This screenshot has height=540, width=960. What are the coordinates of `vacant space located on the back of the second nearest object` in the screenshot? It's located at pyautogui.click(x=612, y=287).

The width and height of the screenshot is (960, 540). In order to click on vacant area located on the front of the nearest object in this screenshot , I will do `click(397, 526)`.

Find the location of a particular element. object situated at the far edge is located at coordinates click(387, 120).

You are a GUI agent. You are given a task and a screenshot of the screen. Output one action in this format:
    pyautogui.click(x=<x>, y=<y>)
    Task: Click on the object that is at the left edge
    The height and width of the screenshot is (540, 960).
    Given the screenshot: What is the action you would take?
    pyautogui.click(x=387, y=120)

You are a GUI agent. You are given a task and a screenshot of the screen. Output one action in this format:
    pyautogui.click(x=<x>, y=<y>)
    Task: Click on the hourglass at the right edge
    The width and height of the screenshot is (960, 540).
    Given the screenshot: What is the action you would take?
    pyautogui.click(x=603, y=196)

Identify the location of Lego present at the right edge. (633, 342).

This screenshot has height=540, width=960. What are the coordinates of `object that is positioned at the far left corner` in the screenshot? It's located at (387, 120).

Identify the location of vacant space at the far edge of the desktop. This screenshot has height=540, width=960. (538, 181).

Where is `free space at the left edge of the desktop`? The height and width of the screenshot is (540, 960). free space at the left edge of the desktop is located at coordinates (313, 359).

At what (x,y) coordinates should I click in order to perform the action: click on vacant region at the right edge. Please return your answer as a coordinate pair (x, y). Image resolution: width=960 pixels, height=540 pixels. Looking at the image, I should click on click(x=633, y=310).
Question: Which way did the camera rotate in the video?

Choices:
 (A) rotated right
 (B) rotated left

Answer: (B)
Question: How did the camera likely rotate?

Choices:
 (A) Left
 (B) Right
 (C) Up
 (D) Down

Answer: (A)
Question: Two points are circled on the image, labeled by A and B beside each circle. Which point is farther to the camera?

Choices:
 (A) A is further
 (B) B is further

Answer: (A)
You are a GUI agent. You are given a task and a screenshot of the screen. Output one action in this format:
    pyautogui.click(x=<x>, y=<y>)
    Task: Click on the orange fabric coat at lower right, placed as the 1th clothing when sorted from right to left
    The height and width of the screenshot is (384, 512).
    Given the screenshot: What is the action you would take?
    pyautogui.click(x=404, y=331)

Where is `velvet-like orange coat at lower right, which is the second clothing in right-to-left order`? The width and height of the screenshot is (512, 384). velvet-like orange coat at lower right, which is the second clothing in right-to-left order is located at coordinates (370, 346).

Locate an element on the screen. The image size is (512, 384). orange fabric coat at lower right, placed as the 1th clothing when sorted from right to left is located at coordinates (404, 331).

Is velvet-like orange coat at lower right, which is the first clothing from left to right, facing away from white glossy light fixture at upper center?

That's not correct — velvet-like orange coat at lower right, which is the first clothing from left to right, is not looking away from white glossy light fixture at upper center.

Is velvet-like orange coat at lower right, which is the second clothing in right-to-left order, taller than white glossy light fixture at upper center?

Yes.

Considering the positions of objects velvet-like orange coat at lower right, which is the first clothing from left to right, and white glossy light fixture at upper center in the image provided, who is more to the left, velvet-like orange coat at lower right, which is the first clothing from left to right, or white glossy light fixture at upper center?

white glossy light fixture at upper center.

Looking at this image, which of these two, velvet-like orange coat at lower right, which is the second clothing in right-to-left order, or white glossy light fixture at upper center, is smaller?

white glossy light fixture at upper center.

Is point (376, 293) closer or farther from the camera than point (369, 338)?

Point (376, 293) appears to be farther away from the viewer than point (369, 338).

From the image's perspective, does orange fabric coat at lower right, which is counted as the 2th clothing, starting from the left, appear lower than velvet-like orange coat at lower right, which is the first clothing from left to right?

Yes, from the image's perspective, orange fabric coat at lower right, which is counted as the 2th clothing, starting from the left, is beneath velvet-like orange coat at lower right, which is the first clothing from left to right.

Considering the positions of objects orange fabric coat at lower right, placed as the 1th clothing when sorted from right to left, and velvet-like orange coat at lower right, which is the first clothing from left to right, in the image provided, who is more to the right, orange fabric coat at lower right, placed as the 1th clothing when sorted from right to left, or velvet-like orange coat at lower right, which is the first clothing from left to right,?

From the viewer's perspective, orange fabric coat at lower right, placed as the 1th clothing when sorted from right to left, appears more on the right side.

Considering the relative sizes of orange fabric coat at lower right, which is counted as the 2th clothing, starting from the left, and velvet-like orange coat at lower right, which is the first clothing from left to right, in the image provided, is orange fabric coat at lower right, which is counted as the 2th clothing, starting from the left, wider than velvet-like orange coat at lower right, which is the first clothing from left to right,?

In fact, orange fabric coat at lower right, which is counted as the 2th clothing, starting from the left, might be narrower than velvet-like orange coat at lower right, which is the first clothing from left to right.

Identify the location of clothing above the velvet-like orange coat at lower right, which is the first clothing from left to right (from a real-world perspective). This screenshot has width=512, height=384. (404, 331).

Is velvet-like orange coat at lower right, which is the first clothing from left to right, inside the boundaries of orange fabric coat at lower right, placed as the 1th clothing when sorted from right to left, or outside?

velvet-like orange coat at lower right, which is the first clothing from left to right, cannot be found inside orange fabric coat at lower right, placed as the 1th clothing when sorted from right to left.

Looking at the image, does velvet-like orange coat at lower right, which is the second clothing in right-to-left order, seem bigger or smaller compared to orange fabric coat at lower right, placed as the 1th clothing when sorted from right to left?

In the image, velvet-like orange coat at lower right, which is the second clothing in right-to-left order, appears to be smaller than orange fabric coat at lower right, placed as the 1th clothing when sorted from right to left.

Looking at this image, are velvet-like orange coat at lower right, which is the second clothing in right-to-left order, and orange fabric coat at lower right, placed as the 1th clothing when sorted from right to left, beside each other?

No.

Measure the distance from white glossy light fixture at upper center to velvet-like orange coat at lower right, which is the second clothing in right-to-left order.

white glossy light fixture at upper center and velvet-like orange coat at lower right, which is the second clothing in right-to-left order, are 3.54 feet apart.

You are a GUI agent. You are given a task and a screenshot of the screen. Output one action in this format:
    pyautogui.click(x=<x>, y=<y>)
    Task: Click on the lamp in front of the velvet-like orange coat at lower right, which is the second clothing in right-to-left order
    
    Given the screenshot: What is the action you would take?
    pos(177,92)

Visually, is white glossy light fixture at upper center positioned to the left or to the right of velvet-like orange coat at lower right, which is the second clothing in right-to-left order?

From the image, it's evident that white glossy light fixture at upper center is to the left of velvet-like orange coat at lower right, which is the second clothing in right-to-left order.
● ● ● ● ● ● ●
→ The request: Copy every one of the records above word for word.

→ Solution for this task:
This screenshot has height=540, width=960. What are the coordinates of `vacant space located on the back of the second nearest object` in the screenshot? It's located at pyautogui.click(x=612, y=287).

The width and height of the screenshot is (960, 540). In order to click on vacant area located on the front of the nearest object in this screenshot , I will do `click(397, 526)`.

Find the location of a particular element. object situated at the far edge is located at coordinates click(387, 120).

You are a GUI agent. You are given a task and a screenshot of the screen. Output one action in this format:
    pyautogui.click(x=<x>, y=<y>)
    Task: Click on the object that is at the left edge
    The height and width of the screenshot is (540, 960).
    Given the screenshot: What is the action you would take?
    pyautogui.click(x=387, y=120)

You are a GUI agent. You are given a task and a screenshot of the screen. Output one action in this format:
    pyautogui.click(x=<x>, y=<y>)
    Task: Click on the hourglass at the right edge
    The width and height of the screenshot is (960, 540).
    Given the screenshot: What is the action you would take?
    pyautogui.click(x=603, y=196)

Identify the location of Lego present at the right edge. (633, 342).

This screenshot has height=540, width=960. What are the coordinates of `object that is positioned at the far left corner` in the screenshot? It's located at (387, 120).

Identify the location of vacant space at the far edge of the desktop. This screenshot has height=540, width=960. (538, 181).

Where is `free space at the left edge of the desktop`? The height and width of the screenshot is (540, 960). free space at the left edge of the desktop is located at coordinates (313, 359).

At what (x,y) coordinates should I click in order to perform the action: click on vacant region at the right edge. Please return your answer as a coordinate pair (x, y). Image resolution: width=960 pixels, height=540 pixels. Looking at the image, I should click on click(x=633, y=310).
Question: Which way did the camera rotate in the video?

Choices:
 (A) rotated right
 (B) rotated left

Answer: (B)
Question: How did the camera likely rotate?

Choices:
 (A) Left
 (B) Right
 (C) Up
 (D) Down

Answer: (A)
Question: Two points are circled on the image, labeled by A and B beside each circle. Which point is farther to the camera?

Choices:
 (A) A is further
 (B) B is further

Answer: (A)
You are a GUI agent. You are given a task and a screenshot of the screen. Output one action in this format:
    pyautogui.click(x=<x>, y=<y>)
    Task: Click on the orange fabric coat at lower right, placed as the 1th clothing when sorted from right to left
    The height and width of the screenshot is (384, 512).
    Given the screenshot: What is the action you would take?
    pyautogui.click(x=404, y=331)

Where is `velvet-like orange coat at lower right, which is the second clothing in right-to-left order`? The width and height of the screenshot is (512, 384). velvet-like orange coat at lower right, which is the second clothing in right-to-left order is located at coordinates (370, 346).

Locate an element on the screen. The image size is (512, 384). orange fabric coat at lower right, placed as the 1th clothing when sorted from right to left is located at coordinates (404, 331).

Is velvet-like orange coat at lower right, which is the first clothing from left to right, facing away from white glossy light fixture at upper center?

That's not correct — velvet-like orange coat at lower right, which is the first clothing from left to right, is not looking away from white glossy light fixture at upper center.

Is velvet-like orange coat at lower right, which is the second clothing in right-to-left order, taller than white glossy light fixture at upper center?

Yes.

Considering the positions of objects velvet-like orange coat at lower right, which is the first clothing from left to right, and white glossy light fixture at upper center in the image provided, who is more to the left, velvet-like orange coat at lower right, which is the first clothing from left to right, or white glossy light fixture at upper center?

white glossy light fixture at upper center.

Looking at this image, which of these two, velvet-like orange coat at lower right, which is the second clothing in right-to-left order, or white glossy light fixture at upper center, is smaller?

white glossy light fixture at upper center.

Is point (376, 293) closer or farther from the camera than point (369, 338)?

Point (376, 293) appears to be farther away from the viewer than point (369, 338).

From the image's perspective, does orange fabric coat at lower right, which is counted as the 2th clothing, starting from the left, appear lower than velvet-like orange coat at lower right, which is the first clothing from left to right?

Yes, from the image's perspective, orange fabric coat at lower right, which is counted as the 2th clothing, starting from the left, is beneath velvet-like orange coat at lower right, which is the first clothing from left to right.

Considering the positions of objects orange fabric coat at lower right, placed as the 1th clothing when sorted from right to left, and velvet-like orange coat at lower right, which is the first clothing from left to right, in the image provided, who is more to the right, orange fabric coat at lower right, placed as the 1th clothing when sorted from right to left, or velvet-like orange coat at lower right, which is the first clothing from left to right,?

From the viewer's perspective, orange fabric coat at lower right, placed as the 1th clothing when sorted from right to left, appears more on the right side.

Considering the relative sizes of orange fabric coat at lower right, which is counted as the 2th clothing, starting from the left, and velvet-like orange coat at lower right, which is the first clothing from left to right, in the image provided, is orange fabric coat at lower right, which is counted as the 2th clothing, starting from the left, wider than velvet-like orange coat at lower right, which is the first clothing from left to right,?

In fact, orange fabric coat at lower right, which is counted as the 2th clothing, starting from the left, might be narrower than velvet-like orange coat at lower right, which is the first clothing from left to right.

Identify the location of clothing above the velvet-like orange coat at lower right, which is the first clothing from left to right (from a real-world perspective). This screenshot has width=512, height=384. (404, 331).

Is velvet-like orange coat at lower right, which is the first clothing from left to right, inside the boundaries of orange fabric coat at lower right, placed as the 1th clothing when sorted from right to left, or outside?

velvet-like orange coat at lower right, which is the first clothing from left to right, cannot be found inside orange fabric coat at lower right, placed as the 1th clothing when sorted from right to left.

Looking at the image, does velvet-like orange coat at lower right, which is the second clothing in right-to-left order, seem bigger or smaller compared to orange fabric coat at lower right, placed as the 1th clothing when sorted from right to left?

In the image, velvet-like orange coat at lower right, which is the second clothing in right-to-left order, appears to be smaller than orange fabric coat at lower right, placed as the 1th clothing when sorted from right to left.

Looking at this image, are velvet-like orange coat at lower right, which is the second clothing in right-to-left order, and orange fabric coat at lower right, placed as the 1th clothing when sorted from right to left, beside each other?

No.

Measure the distance from white glossy light fixture at upper center to velvet-like orange coat at lower right, which is the second clothing in right-to-left order.

white glossy light fixture at upper center and velvet-like orange coat at lower right, which is the second clothing in right-to-left order, are 3.54 feet apart.

You are a GUI agent. You are given a task and a screenshot of the screen. Output one action in this format:
    pyautogui.click(x=<x>, y=<y>)
    Task: Click on the lamp in front of the velvet-like orange coat at lower right, which is the second clothing in right-to-left order
    
    Given the screenshot: What is the action you would take?
    pos(177,92)

Visually, is white glossy light fixture at upper center positioned to the left or to the right of velvet-like orange coat at lower right, which is the second clothing in right-to-left order?

From the image, it's evident that white glossy light fixture at upper center is to the left of velvet-like orange coat at lower right, which is the second clothing in right-to-left order.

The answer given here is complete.